Exercise directions
Working from the top of the records below, reproduce each line exactly, ending once you have written the line containing "recolor: PINK PADLOCK".

Data provided Block Start

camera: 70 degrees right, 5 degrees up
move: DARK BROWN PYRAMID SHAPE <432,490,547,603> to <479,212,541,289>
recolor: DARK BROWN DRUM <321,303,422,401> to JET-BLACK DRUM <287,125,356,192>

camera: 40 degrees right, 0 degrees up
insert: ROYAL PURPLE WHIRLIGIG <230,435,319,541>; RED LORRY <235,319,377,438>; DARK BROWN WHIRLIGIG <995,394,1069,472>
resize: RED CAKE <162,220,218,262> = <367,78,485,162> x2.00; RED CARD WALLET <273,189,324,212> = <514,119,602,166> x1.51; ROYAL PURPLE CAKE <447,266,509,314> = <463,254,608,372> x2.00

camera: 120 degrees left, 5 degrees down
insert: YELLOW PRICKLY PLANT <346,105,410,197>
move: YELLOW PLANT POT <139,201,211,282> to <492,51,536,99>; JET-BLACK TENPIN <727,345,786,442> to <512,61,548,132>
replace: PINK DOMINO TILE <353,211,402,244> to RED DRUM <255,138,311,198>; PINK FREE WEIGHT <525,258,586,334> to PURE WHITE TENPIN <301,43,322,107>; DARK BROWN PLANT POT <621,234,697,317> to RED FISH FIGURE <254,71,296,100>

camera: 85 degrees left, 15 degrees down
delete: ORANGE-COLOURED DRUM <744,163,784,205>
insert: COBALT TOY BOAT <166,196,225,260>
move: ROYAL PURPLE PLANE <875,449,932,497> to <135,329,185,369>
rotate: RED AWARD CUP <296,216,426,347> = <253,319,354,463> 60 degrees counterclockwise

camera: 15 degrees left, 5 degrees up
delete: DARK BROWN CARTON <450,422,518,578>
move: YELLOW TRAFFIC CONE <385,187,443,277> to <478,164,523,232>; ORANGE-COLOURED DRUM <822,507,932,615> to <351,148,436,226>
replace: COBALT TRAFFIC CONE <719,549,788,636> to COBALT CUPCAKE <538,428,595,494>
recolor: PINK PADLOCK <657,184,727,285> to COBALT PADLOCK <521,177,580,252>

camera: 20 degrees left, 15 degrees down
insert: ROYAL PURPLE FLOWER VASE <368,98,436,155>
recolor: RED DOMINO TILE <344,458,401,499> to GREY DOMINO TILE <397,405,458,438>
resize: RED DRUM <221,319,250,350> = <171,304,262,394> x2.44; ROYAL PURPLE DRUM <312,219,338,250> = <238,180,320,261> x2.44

Data provided Block End

Written answer
camera: 70 degrees right, 5 degrees up
move: DARK BROWN PYRAMID SHAPE <432,490,547,603> to <479,212,541,289>
recolor: DARK BROWN DRUM <321,303,422,401> to JET-BLACK DRUM <287,125,356,192>

camera: 40 degrees right, 0 degrees up
insert: ROYAL PURPLE WHIRLIGIG <230,435,319,541>; RED LORRY <235,319,377,438>; DARK BROWN WHIRLIGIG <995,394,1069,472>
resize: RED CAKE <162,220,218,262> = <367,78,485,162> x2.00; RED CARD WALLET <273,189,324,212> = <514,119,602,166> x1.51; ROYAL PURPLE CAKE <447,266,509,314> = <463,254,608,372> x2.00

camera: 120 degrees left, 5 degrees down
insert: YELLOW PRICKLY PLANT <346,105,410,197>
move: YELLOW PLANT POT <139,201,211,282> to <492,51,536,99>; JET-BLACK TENPIN <727,345,786,442> to <512,61,548,132>
replace: PINK DOMINO TILE <353,211,402,244> to RED DRUM <255,138,311,198>; PINK FREE WEIGHT <525,258,586,334> to PURE WHITE TENPIN <301,43,322,107>; DARK BROWN PLANT POT <621,234,697,317> to RED FISH FIGURE <254,71,296,100>

camera: 85 degrees left, 15 degrees down
delete: ORANGE-COLOURED DRUM <744,163,784,205>
insert: COBALT TOY BOAT <166,196,225,260>
move: ROYAL PURPLE PLANE <875,449,932,497> to <135,329,185,369>
rotate: RED AWARD CUP <296,216,426,347> = <253,319,354,463> 60 degrees counterclockwise

camera: 15 degrees left, 5 degrees up
delete: DARK BROWN CARTON <450,422,518,578>
move: YELLOW TRAFFIC CONE <385,187,443,277> to <478,164,523,232>; ORANGE-COLOURED DRUM <822,507,932,615> to <351,148,436,226>
replace: COBALT TRAFFIC CONE <719,549,788,636> to COBALT CUPCAKE <538,428,595,494>
recolor: PINK PADLOCK <657,184,727,285> to COBALT PADLOCK <521,177,580,252>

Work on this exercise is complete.